*** Block opens ***
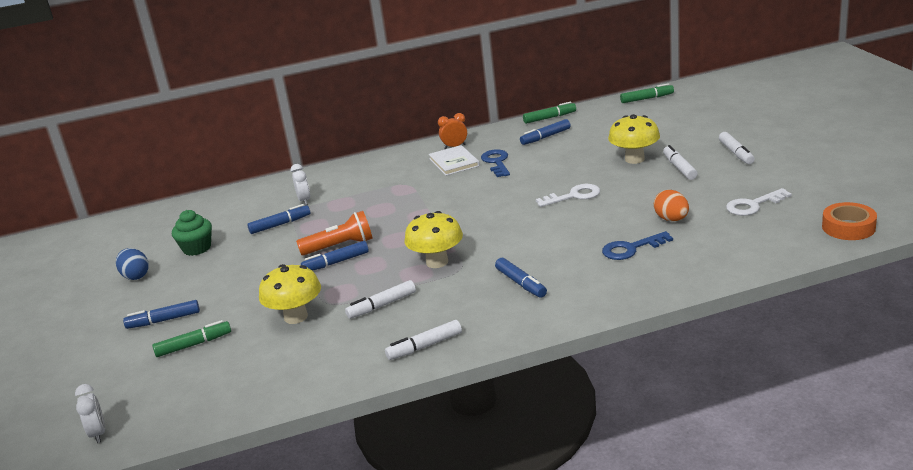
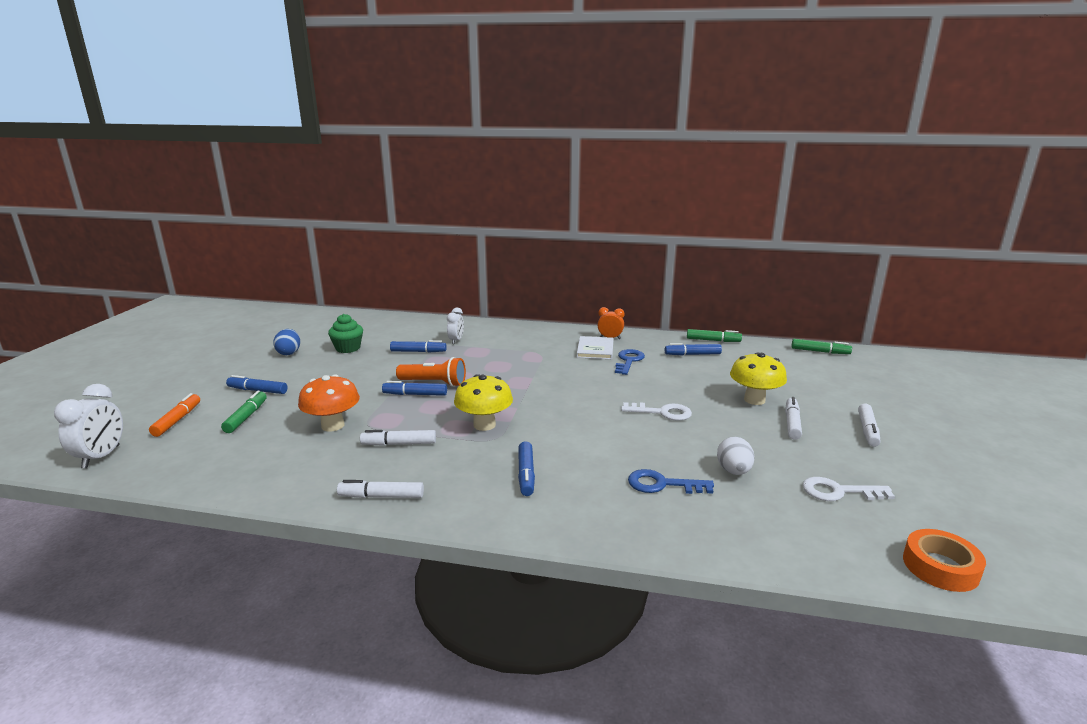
camera: 25 degrees right, 5 degrees down
white clock [75,384,105,443] -> white clock [54,384,123,468], size x1.55
green marker [152,320,231,357] -> green marker turned 90 degrees counterclockwise [221,391,267,433]
yellow mushroom [259,264,321,324] -> orange mushroom [298,374,360,432]
orange egg [654,190,689,221] -> white egg [717,437,755,475]
none -> orange marker [149,393,200,437]

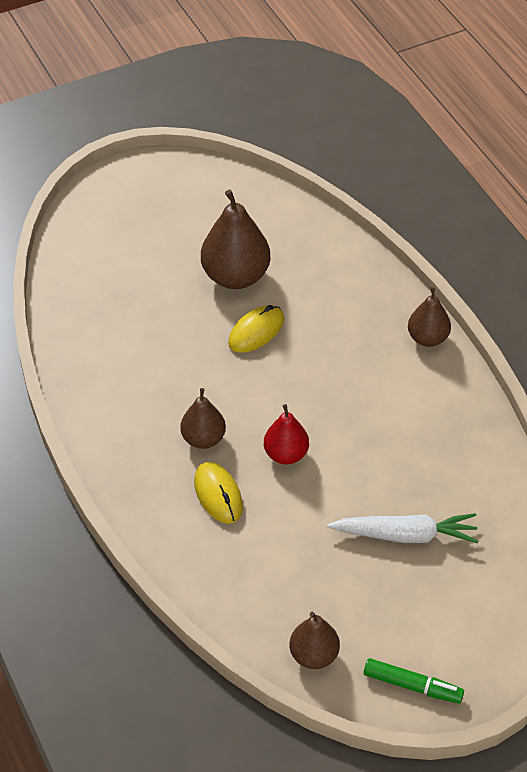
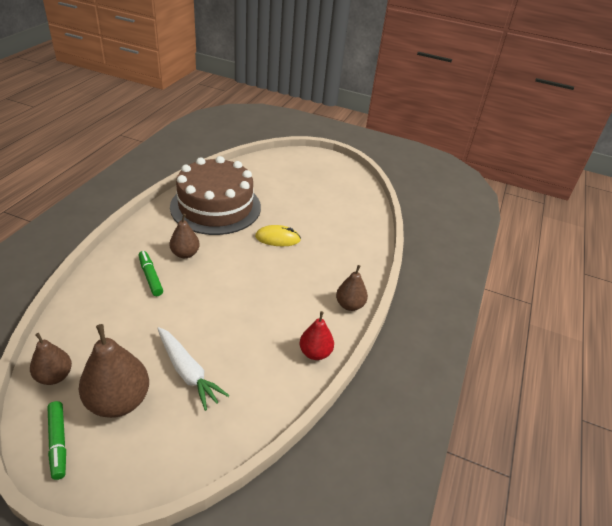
camera: 45 degrees right, 10 degrees down
yellow mouse [194,462,243,524] -> green marker [139,251,163,296]
brown pear [201,190,271,289] -> brown pear moved to [79,324,149,418]
red pear [264,404,309,465] -> red pear moved to [299,311,334,360]
none -> brown cake [170,156,261,235]

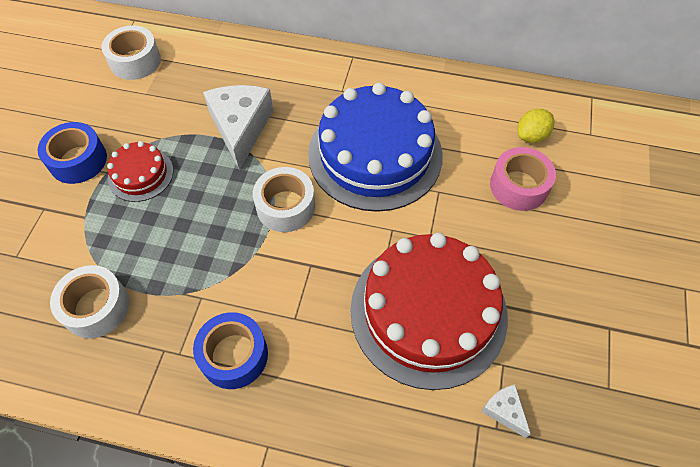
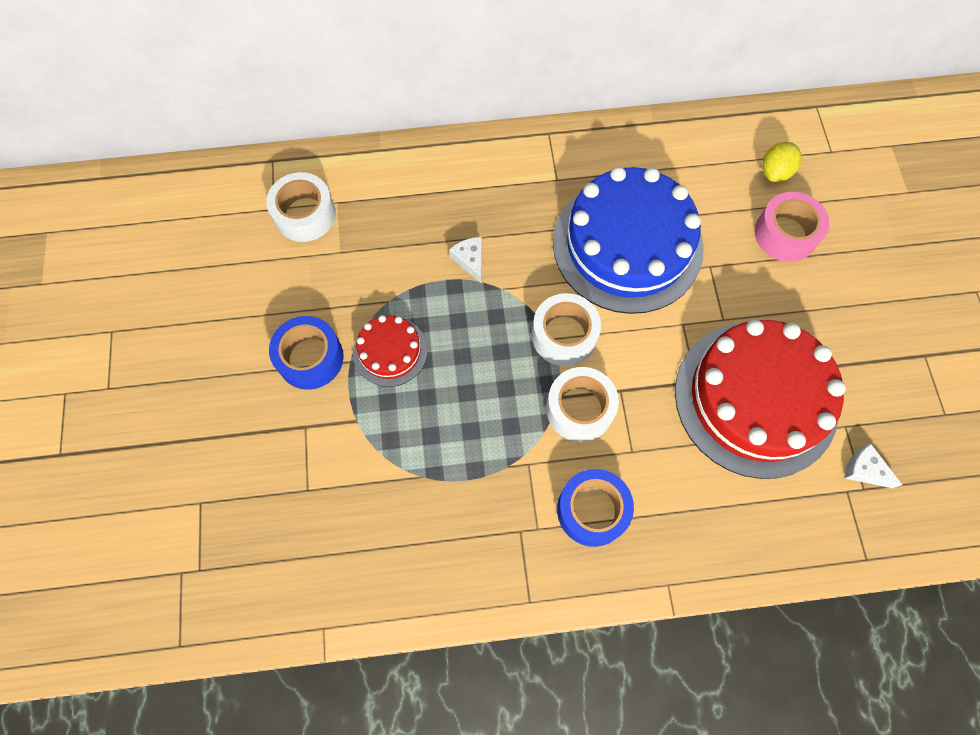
camera: 20 degrees left, 10 degrees up
white tape [50,265,129,338] -> white tape moved to [546,367,619,442]
white cheese [203,85,273,170] -> white cheese [449,237,482,283], size x0.47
*** Block closes ***
Your task
Tally the lines of the data that include the word "camera". Reply with the number only.

Task result
3